» DATASET ROWS:
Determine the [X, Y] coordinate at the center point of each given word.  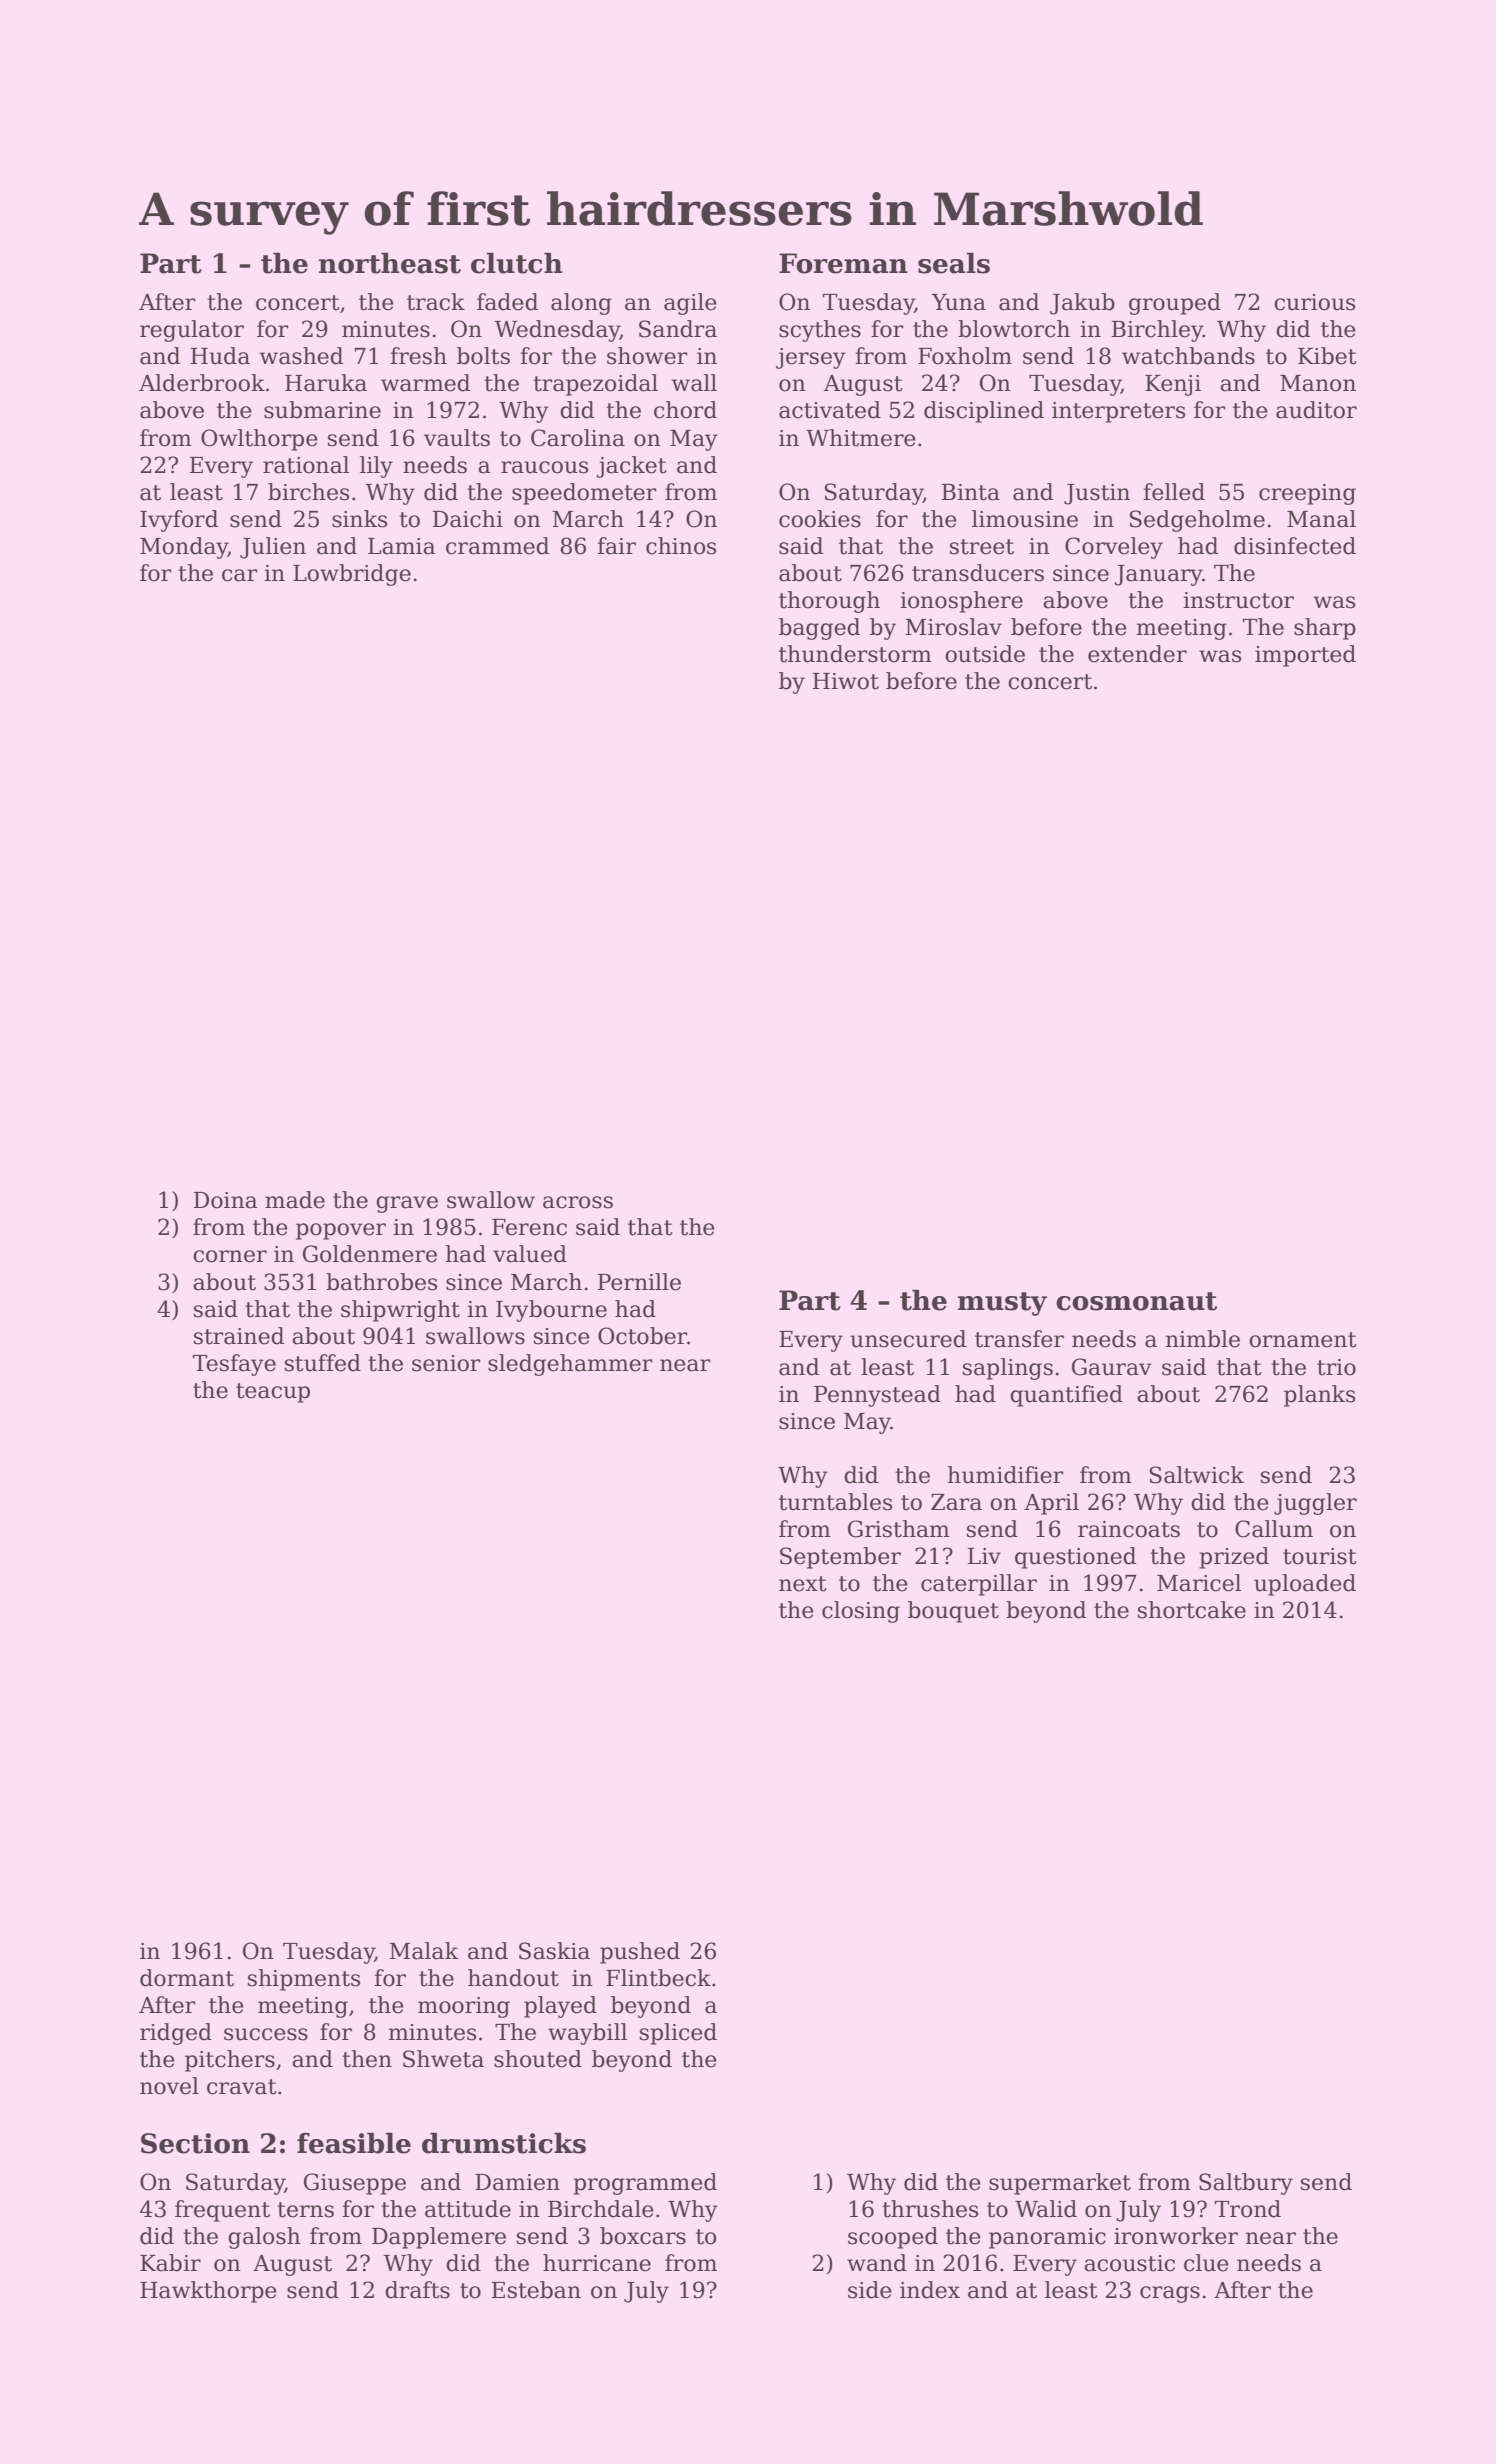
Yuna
--
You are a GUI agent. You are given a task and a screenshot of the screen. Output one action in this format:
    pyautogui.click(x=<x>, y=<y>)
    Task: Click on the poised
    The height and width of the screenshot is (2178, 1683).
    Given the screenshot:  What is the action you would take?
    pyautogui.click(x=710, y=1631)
---
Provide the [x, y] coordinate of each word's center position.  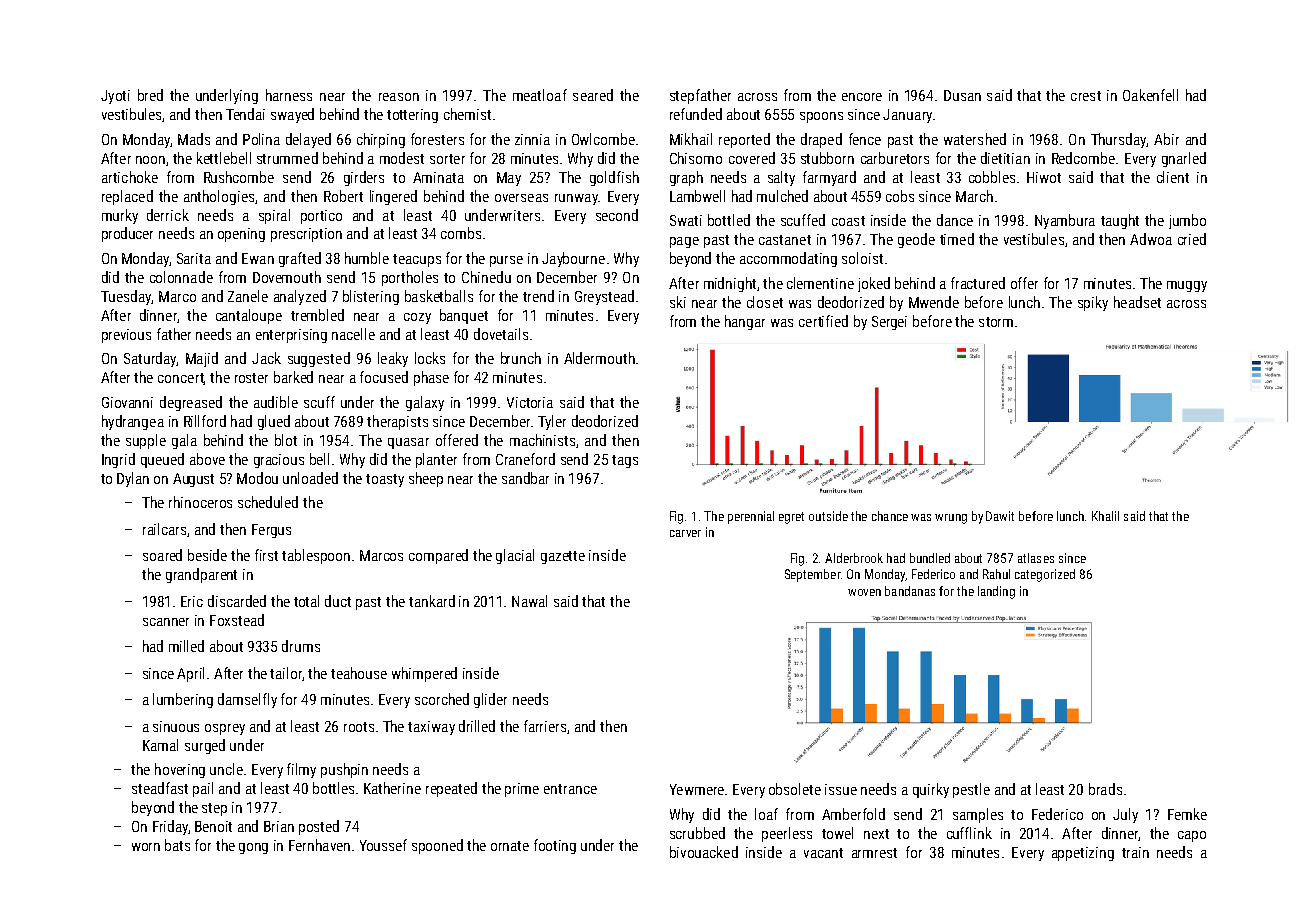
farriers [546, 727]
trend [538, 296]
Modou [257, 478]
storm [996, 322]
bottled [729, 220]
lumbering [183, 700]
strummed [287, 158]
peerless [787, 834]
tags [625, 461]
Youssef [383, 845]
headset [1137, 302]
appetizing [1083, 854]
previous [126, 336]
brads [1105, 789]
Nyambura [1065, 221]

» DIRECTIVE:
Swap "lumbering" for "plodding" in the entries starting with the line with "storm [996, 322]" and going on through the line with "Nyambura [1065, 221]", then write out those lines alone with nothing else altered.

» SOLUTION TO THE EXERCISE:
storm [996, 322]
bottled [729, 220]
plodding [183, 700]
strummed [287, 158]
peerless [787, 834]
tags [625, 461]
Youssef [383, 845]
headset [1137, 302]
appetizing [1083, 854]
previous [126, 336]
brads [1105, 789]
Nyambura [1065, 221]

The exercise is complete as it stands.